### Problem to work on
Please, from the entries below, transcribe exactly the lines that begin at the line with "(533, 222) = (535, 575): turquoise" and end at the line with "camera: 20 degrees right, 5 degrees down", without the pictures.

Stored records
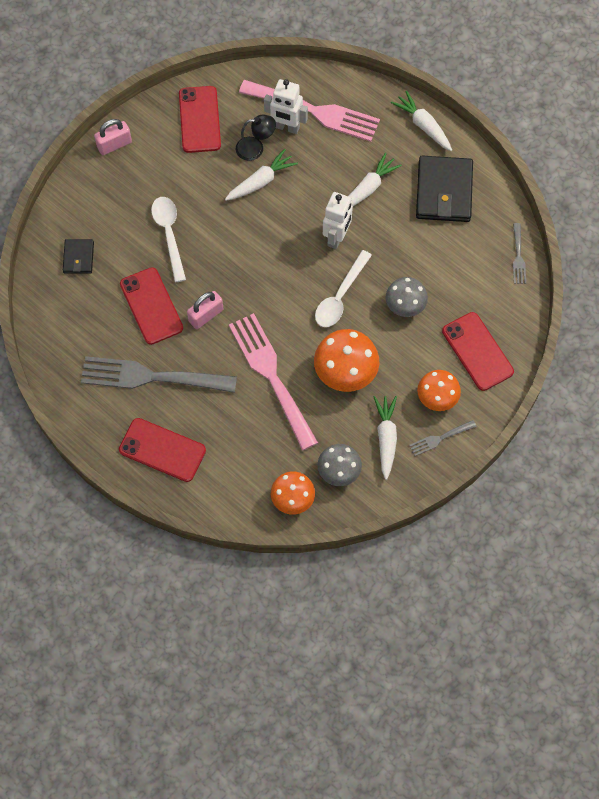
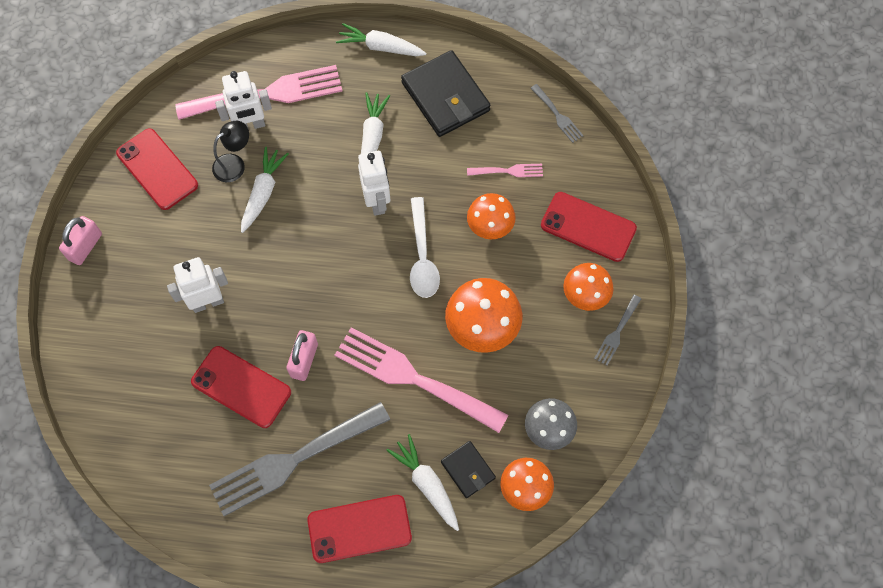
camera: 35 degrees left, 0 degrees up
(78, 257) = (128, 386): black wallet -> black wallet (468, 470)
(169, 234) = (207, 302): white spoon -> white robot
(386, 438) = (568, 366): white carrot -> white carrot (427, 484)
(405, 306) = (490, 226): grey mushroom -> orange mushroom
(449, 274) = (508, 171): none -> pink fork

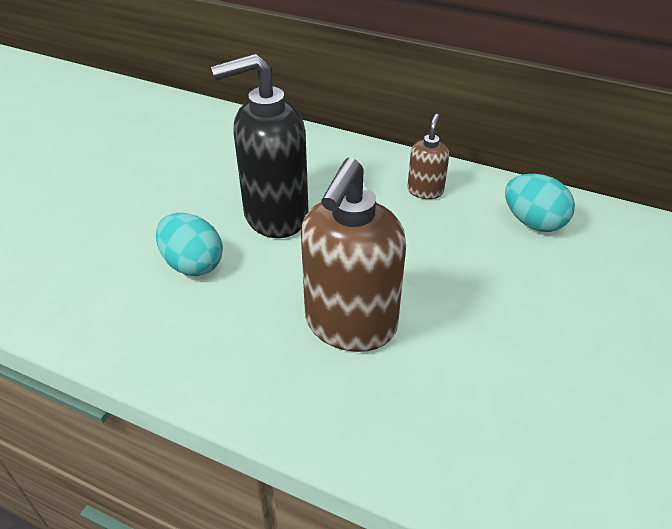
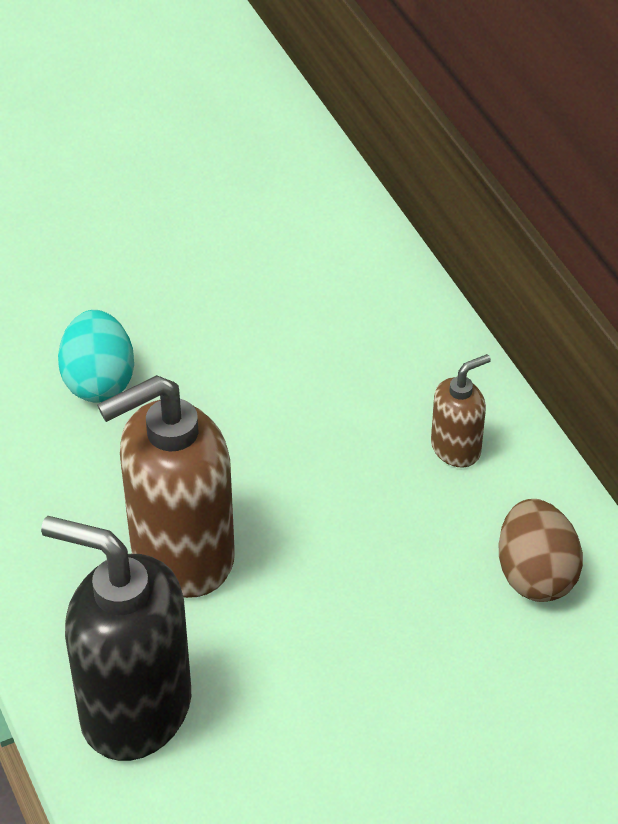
camera: 40 degrees right, 5 degrees up
(275, 215) = (243, 373): black soap dispenser -> black soap dispenser (134, 709)
(533, 222) = (535, 575): turquoise egg -> brown egg

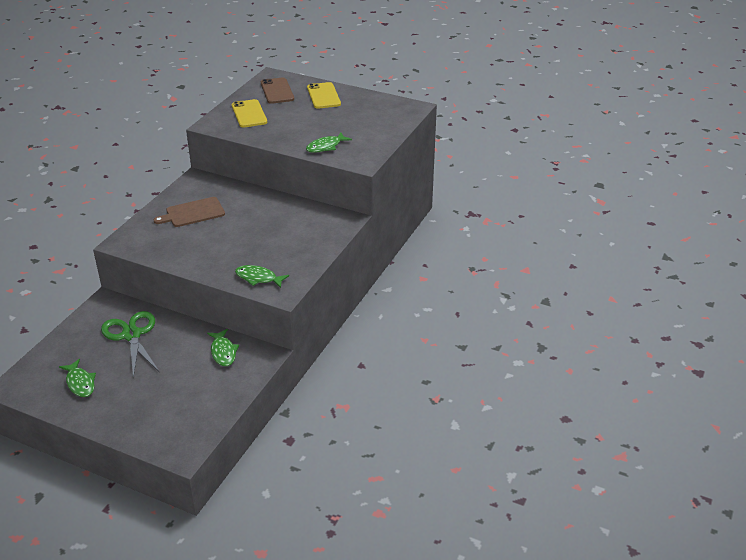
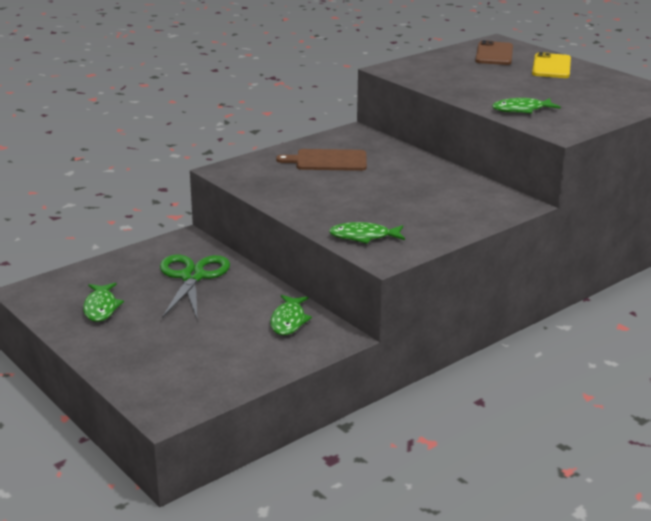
camera: 25 degrees right, 10 degrees down
(249, 114) = (444, 67): yellow phone -> none
(258, 278) = (363, 237): green fish -> green fish turned 45 degrees counterclockwise

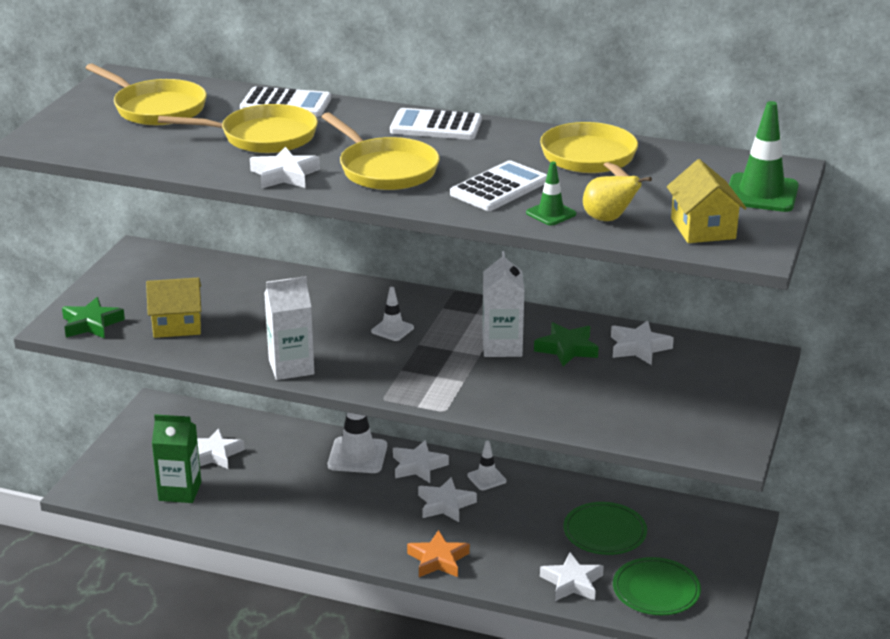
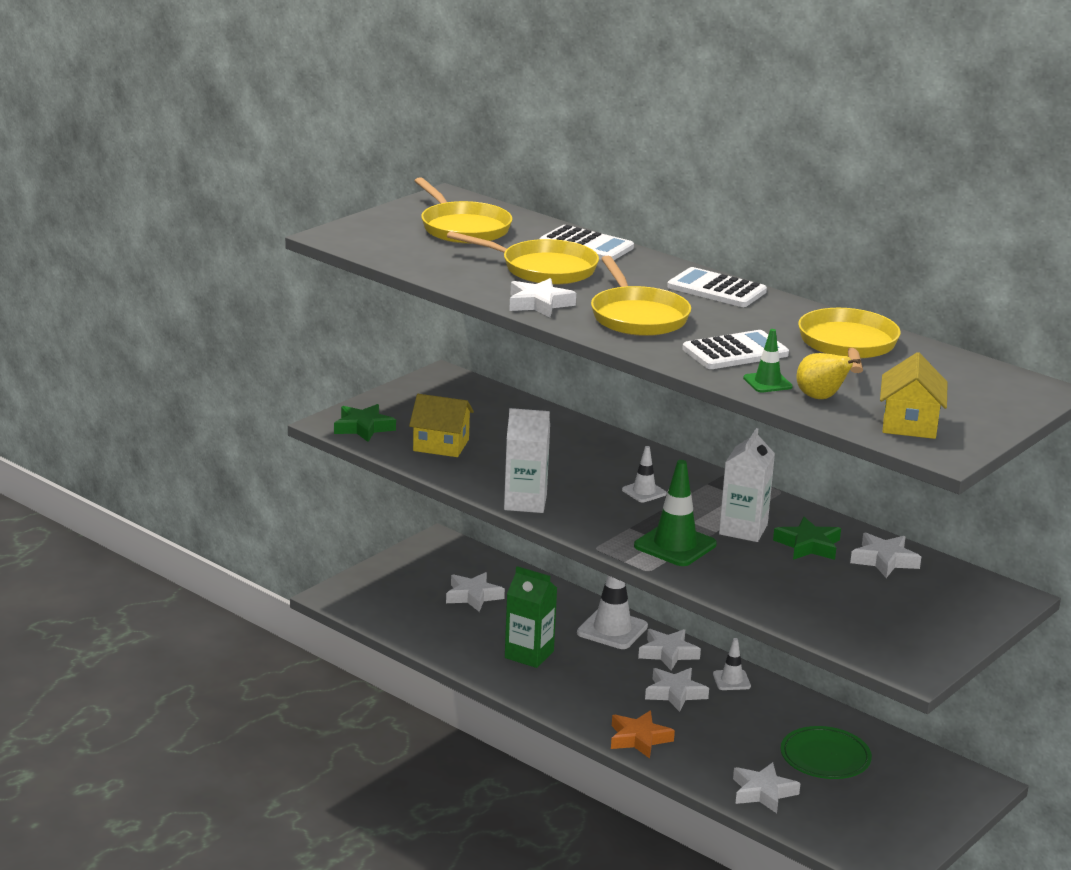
camera: 20 degrees right, 5 degrees down
(180, 491) = (422, 620): green carton -> green carton (529, 654)
(656, 590) = (846, 821): green plate -> none
(761, 193) = (998, 406): green traffic cone -> green traffic cone (675, 545)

### Response
(533, 222) = (535, 575): turquoise egg -> brown egg

camera: 25 degrees right, 10 degrees down
(249, 114) = (444, 67): yellow phone -> none
(258, 278) = (363, 237): green fish -> green fish turned 45 degrees counterclockwise

camera: 20 degrees right, 5 degrees down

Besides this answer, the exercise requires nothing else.